**Spatial object tracking data**

--------------------

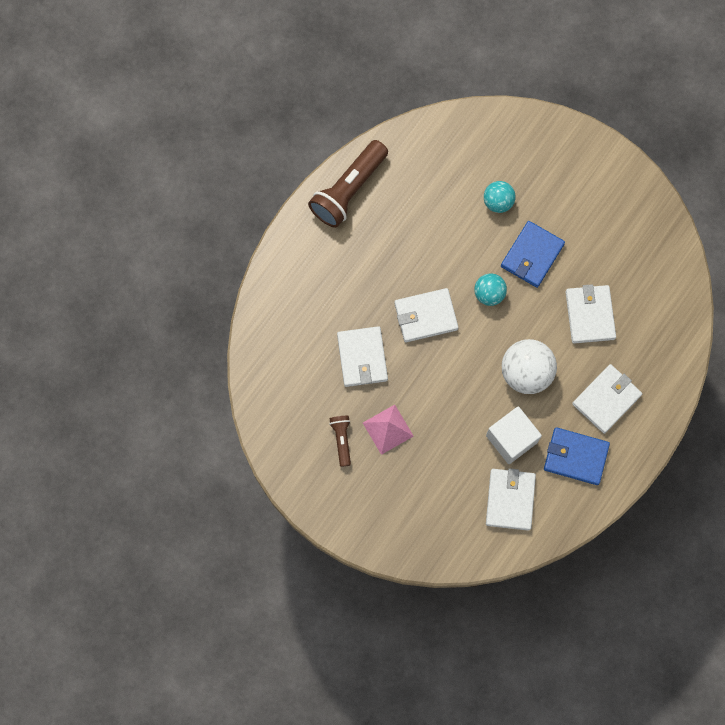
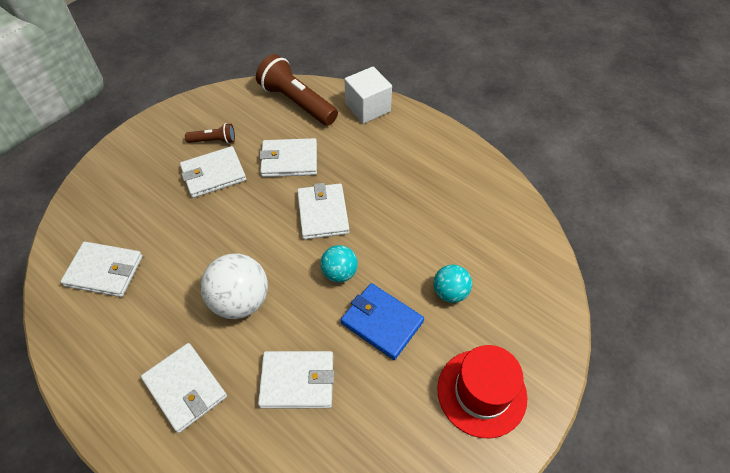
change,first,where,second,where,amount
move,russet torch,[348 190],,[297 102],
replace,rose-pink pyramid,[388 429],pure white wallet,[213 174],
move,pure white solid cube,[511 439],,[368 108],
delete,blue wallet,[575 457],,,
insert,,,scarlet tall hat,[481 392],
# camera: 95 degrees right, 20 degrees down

--------------------

**WHAT THIS TASK INVOLVES**
Repeat the records in full, precisely, and keep the pictures out.

**EXPECTED ANSWER**
change,first,where,second,where,amount
move,russet torch,[348 190],,[297 102],
replace,rose-pink pyramid,[388 429],pure white wallet,[213 174],
move,pure white solid cube,[511 439],,[368 108],
delete,blue wallet,[575 457],,,
insert,,,scarlet tall hat,[481 392],
# camera: 95 degrees right, 20 degrees down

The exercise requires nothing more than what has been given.